Wherever the word "tower" appears in the entries, copy the whole line.

Remote sensing detection data:
%%

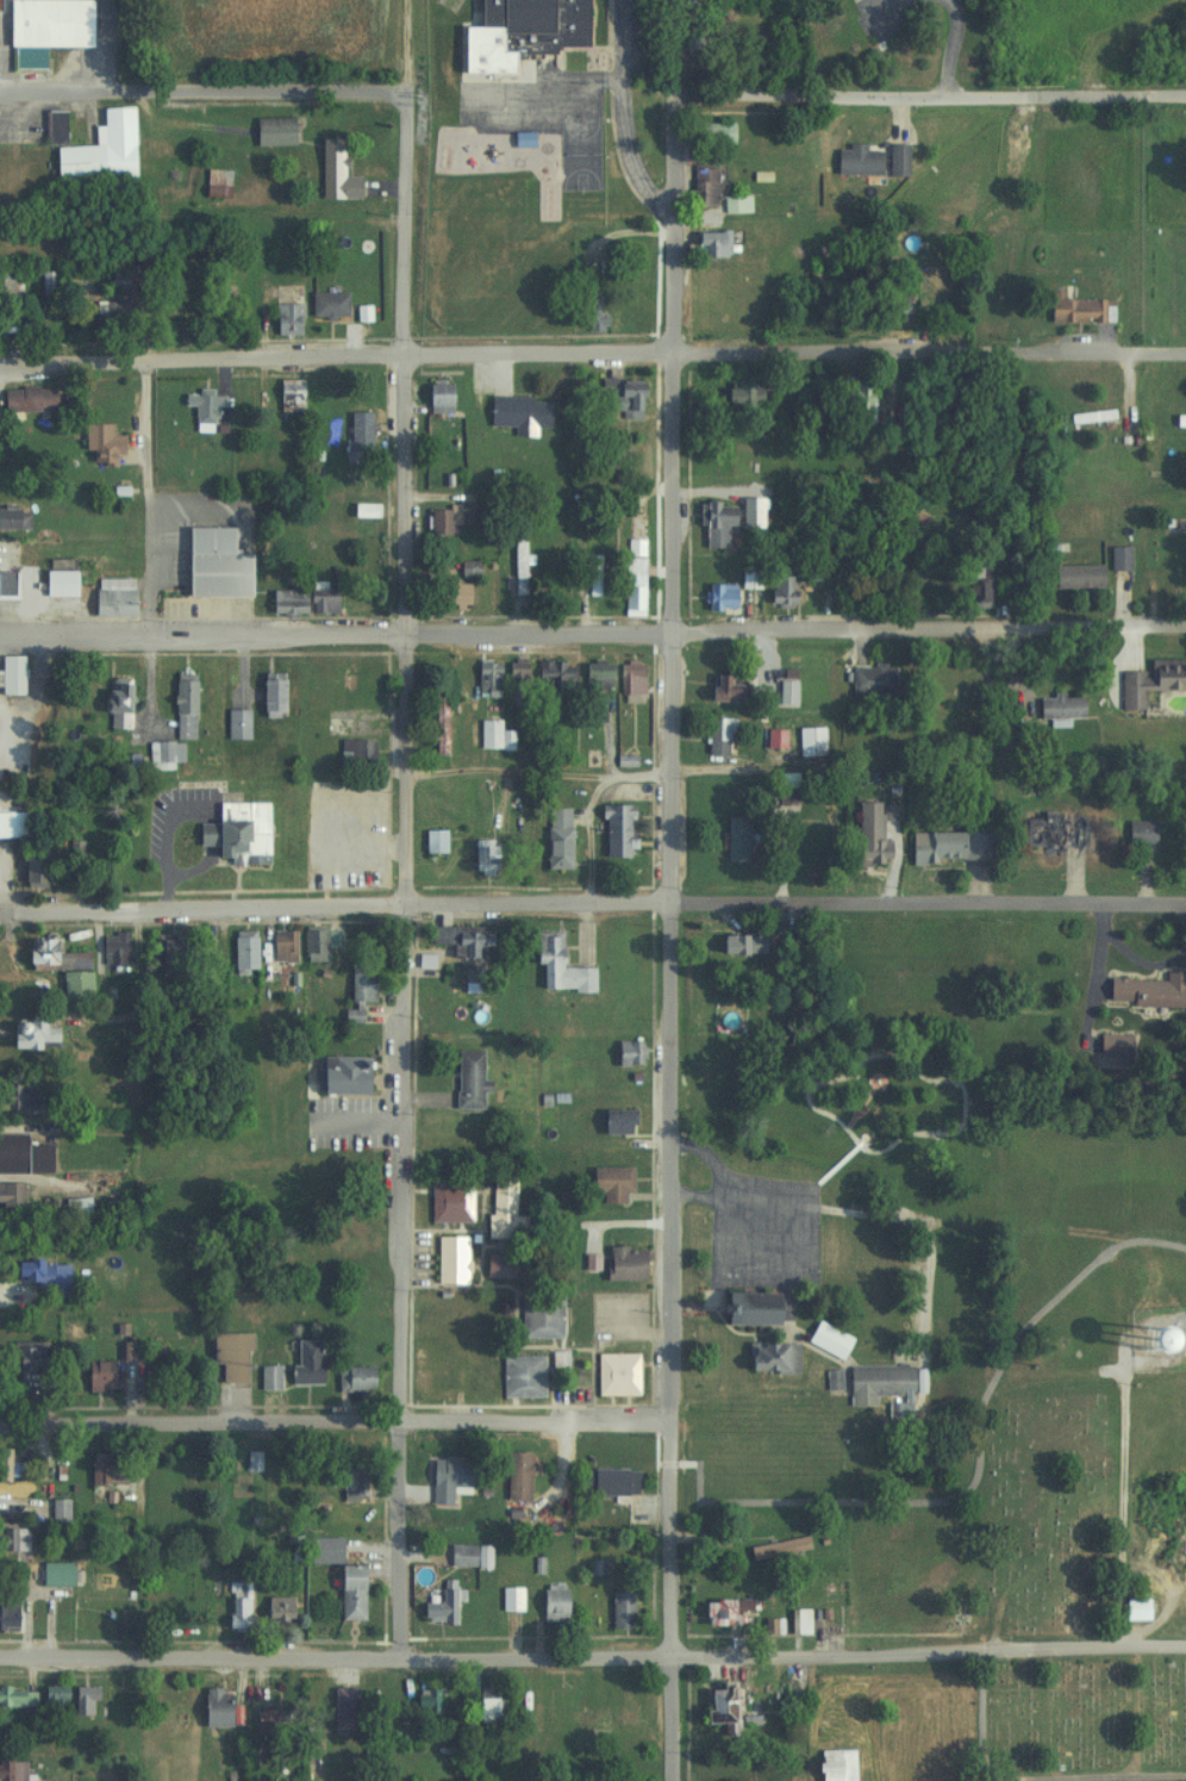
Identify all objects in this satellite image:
road: (881, 10)
building: (528, 25)
building: (39, 29)
road: (945, 47)
road: (218, 87)
road: (890, 97)
building: (50, 128)
building: (269, 131)
building: (709, 133)
building: (96, 150)
building: (852, 160)
building: (891, 160)
building: (331, 172)
building: (211, 183)
building: (699, 187)
building: (729, 205)
building: (706, 245)
building: (323, 304)
building: (893, 305)
building: (1073, 309)
building: (587, 311)
building: (105, 314)
building: (282, 318)
road: (592, 353)
building: (286, 395)
building: (736, 395)
building: (432, 396)
building: (615, 396)
building: (25, 399)
building: (857, 400)
building: (197, 408)
building: (513, 413)
building: (1085, 416)
building: (1177, 422)
building: (354, 430)
building: (95, 442)
road: (667, 446)
road: (408, 451)
road: (152, 501)
building: (357, 510)
building: (714, 515)
building: (6, 518)
building: (445, 518)
building: (1115, 558)
building: (208, 564)
building: (512, 566)
building: (463, 568)
building: (587, 575)
building: (1073, 576)
building: (53, 578)
building: (627, 586)
building: (971, 586)
building: (780, 587)
building: (14, 590)
building: (448, 594)
building: (107, 596)
building: (716, 596)
building: (298, 600)
road: (559, 637)
building: (589, 673)
building: (8, 674)
building: (550, 676)
building: (482, 679)
building: (869, 679)
building: (1149, 681)
building: (512, 682)
building: (625, 682)
building: (719, 688)
building: (781, 692)
building: (266, 694)
building: (110, 697)
building: (178, 706)
building: (1055, 709)
building: (112, 723)
building: (233, 724)
building: (434, 726)
building: (488, 735)
building: (714, 735)
building: (806, 742)
building: (350, 752)
building: (159, 755)
building: (781, 789)
building: (11, 824)
building: (610, 830)
building: (1045, 831)
building: (231, 832)
building: (1135, 832)
building: (867, 833)
building: (551, 838)
building: (732, 838)
building: (429, 842)
building: (946, 846)
building: (476, 856)
building: (28, 869)
road: (593, 904)
building: (458, 940)
building: (312, 943)
building: (735, 944)
building: (275, 945)
building: (162, 946)
building: (108, 948)
building: (237, 951)
building: (419, 961)
building: (552, 965)
building: (55, 967)
building: (353, 989)
building: (1142, 991)
building: (16, 1033)
building: (1108, 1046)
building: (624, 1053)
building: (336, 1075)
building: (463, 1079)
road: (50, 1090)
building: (12, 1095)
building: (612, 1122)
building: (20, 1156)
building: (605, 1183)
building: (8, 1195)
building: (445, 1202)
building: (500, 1214)
building: (447, 1260)
building: (618, 1264)
building: (504, 1266)
building: (34, 1274)
road: (405, 1287)
building: (741, 1309)
building: (535, 1317)
road: (667, 1343)
building: (225, 1353)
building: (22, 1356)
building: (765, 1358)
building: (554, 1361)
building: (302, 1364)
building: (96, 1375)
building: (611, 1375)
building: (517, 1377)
building: (264, 1378)
building: (437, 1378)
building: (349, 1379)
building: (874, 1383)
road: (333, 1418)
building: (509, 1468)
building: (7, 1469)
building: (96, 1474)
road: (976, 1474)
building: (443, 1478)
building: (603, 1482)
building: (346, 1484)
road: (1129, 1510)
building: (54, 1511)
building: (11, 1540)
building: (773, 1548)
building: (318, 1550)
building: (463, 1556)
building: (51, 1574)
building: (343, 1592)
building: (505, 1599)
building: (234, 1604)
building: (546, 1604)
building: (7, 1607)
building: (273, 1607)
building: (1129, 1609)
building: (433, 1610)
building: (616, 1610)
building: (720, 1611)
road: (593, 1666)
building: (14, 1697)
building: (47, 1698)
building: (77, 1700)
building: (420, 1700)
building: (483, 1706)
building: (163, 1707)
building: (209, 1707)
building: (339, 1708)
building: (717, 1710)
road: (985, 1720)
building: (594, 1721)
building: (312, 1746)
building: (830, 1765)
road: (973, 1769)
building: (12, 1771)

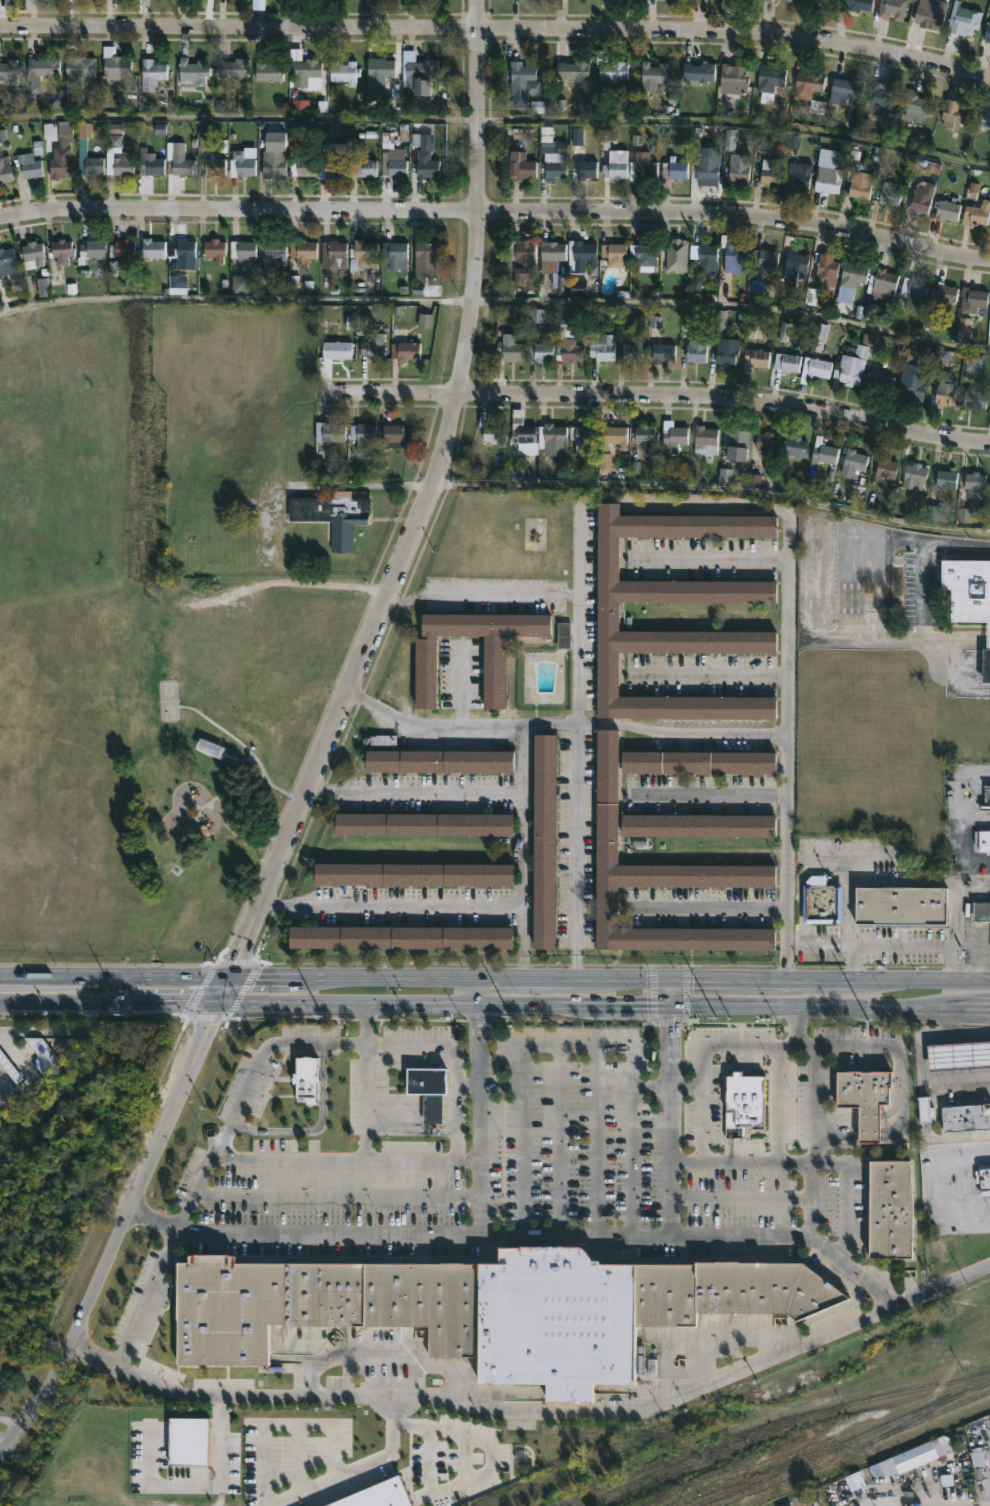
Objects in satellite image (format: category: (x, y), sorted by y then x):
building: (258, 0)
building: (745, 0)
building: (769, 0)
building: (787, 0)
building: (825, 0)
building: (808, 1)
building: (408, 4)
building: (858, 4)
building: (895, 10)
building: (929, 16)
building: (964, 22)
road: (497, 25)
building: (987, 31)
building: (115, 64)
building: (81, 66)
building: (43, 68)
building: (233, 68)
building: (302, 68)
building: (610, 68)
building: (268, 70)
building: (573, 70)
building: (10, 71)
building: (344, 71)
building: (192, 73)
building: (698, 73)
building: (151, 74)
building: (656, 74)
building: (381, 76)
building: (421, 76)
building: (771, 78)
building: (524, 79)
building: (734, 80)
building: (810, 89)
building: (846, 90)
building: (883, 97)
building: (917, 106)
building: (954, 112)
building: (986, 113)
road: (497, 123)
building: (82, 147)
building: (61, 155)
building: (331, 155)
building: (118, 157)
building: (556, 161)
building: (734, 161)
building: (150, 162)
building: (274, 162)
building: (395, 162)
building: (242, 163)
building: (179, 164)
building: (426, 164)
building: (616, 164)
building: (29, 165)
building: (707, 165)
building: (214, 166)
building: (366, 166)
building: (521, 166)
building: (303, 167)
building: (642, 167)
building: (586, 168)
building: (674, 168)
building: (4, 169)
building: (772, 172)
building: (799, 176)
building: (829, 179)
building: (860, 184)
building: (891, 193)
building: (921, 197)
building: (948, 208)
road: (496, 210)
building: (979, 212)
building: (153, 247)
building: (185, 247)
building: (272, 248)
building: (215, 249)
building: (242, 249)
building: (61, 250)
building: (90, 250)
building: (425, 250)
building: (302, 251)
building: (734, 251)
building: (32, 253)
building: (123, 253)
building: (584, 253)
building: (676, 253)
building: (337, 254)
building: (394, 254)
building: (551, 254)
building: (615, 254)
building: (364, 255)
building: (644, 255)
building: (705, 256)
building: (765, 259)
building: (524, 262)
building: (9, 265)
building: (797, 267)
building: (827, 271)
building: (853, 273)
building: (884, 283)
building: (915, 286)
building: (945, 295)
building: (972, 299)
road: (496, 303)
building: (693, 340)
building: (374, 341)
building: (603, 348)
building: (337, 349)
building: (727, 349)
building: (405, 350)
building: (509, 350)
building: (541, 350)
building: (572, 351)
building: (634, 351)
building: (663, 352)
building: (756, 358)
building: (788, 362)
building: (852, 364)
building: (815, 368)
building: (881, 379)
building: (912, 383)
building: (946, 388)
building: (975, 399)
road: (658, 401)
building: (329, 431)
building: (495, 432)
building: (363, 435)
building: (390, 435)
building: (614, 435)
building: (524, 436)
building: (583, 436)
building: (647, 436)
building: (674, 436)
building: (552, 438)
building: (706, 439)
building: (767, 442)
building: (737, 443)
building: (796, 446)
building: (823, 451)
building: (854, 462)
building: (887, 467)
building: (916, 474)
building: (947, 478)
building: (976, 484)
road: (713, 496)
building: (934, 513)
building: (332, 516)
road: (580, 555)
building: (966, 589)
road: (543, 593)
building: (608, 616)
building: (563, 634)
road: (899, 639)
park: (132, 664)
building: (987, 669)
building: (426, 673)
road: (712, 674)
road: (460, 682)
road: (787, 692)
road: (361, 696)
park: (166, 699)
road: (471, 722)
road: (679, 733)
building: (209, 746)
building: (236, 750)
road: (321, 752)
building: (439, 761)
building: (699, 762)
road: (574, 771)
road: (322, 786)
road: (460, 789)
road: (709, 791)
building: (985, 798)
road: (957, 819)
road: (973, 822)
building: (423, 824)
building: (699, 826)
building: (982, 840)
building: (544, 841)
road: (842, 855)
road: (848, 867)
building: (414, 874)
building: (658, 879)
road: (901, 880)
road: (572, 884)
road: (276, 900)
building: (821, 901)
road: (463, 903)
road: (710, 904)
building: (900, 904)
building: (984, 915)
road: (520, 927)
road: (969, 928)
building: (399, 938)
road: (817, 944)
road: (900, 946)
road: (571, 963)
road: (235, 964)
road: (521, 965)
traffic signals: (669, 977)
road: (495, 978)
road: (669, 988)
road: (201, 989)
road: (242, 989)
traffic signals: (669, 1000)
road: (493, 1001)
road: (988, 1007)
road: (94, 1013)
power tower: (123, 1015)
road: (208, 1015)
power tower: (321, 1015)
road: (832, 1017)
road: (441, 1019)
power tower: (866, 1020)
road: (668, 1021)
road: (59, 1027)
road: (972, 1034)
road: (575, 1043)
road: (718, 1045)
road: (900, 1054)
building: (958, 1054)
gas station: (958, 1054)
building: (42, 1055)
road: (262, 1058)
road: (921, 1060)
building: (9, 1066)
road: (26, 1066)
building: (305, 1078)
road: (367, 1079)
road: (490, 1085)
road: (458, 1086)
road: (3, 1087)
building: (428, 1089)
road: (3, 1094)
building: (863, 1098)
building: (743, 1102)
road: (776, 1103)
road: (481, 1106)
building: (924, 1109)
road: (670, 1116)
building: (965, 1116)
road: (700, 1124)
road: (838, 1125)
road: (868, 1125)
road: (317, 1127)
road: (560, 1138)
road: (593, 1138)
road: (307, 1158)
road: (811, 1159)
road: (779, 1162)
building: (982, 1178)
road: (945, 1185)
road: (337, 1194)
road: (741, 1198)
building: (891, 1208)
road: (520, 1233)
building: (763, 1287)
road: (147, 1298)
building: (317, 1302)
building: (572, 1315)
road: (377, 1352)
railway: (882, 1395)
railway: (949, 1397)
road: (537, 1409)
railway: (899, 1426)
building: (187, 1440)
railway: (852, 1448)
building: (915, 1455)
railway: (701, 1457)
railway: (669, 1461)
railway: (788, 1465)
railway: (628, 1469)
road: (457, 1480)
road: (197, 1486)
building: (379, 1495)
road: (262, 1499)
road: (929, 1505)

%%

Reply:
power tower: (123, 1015)
power tower: (321, 1015)
power tower: (866, 1020)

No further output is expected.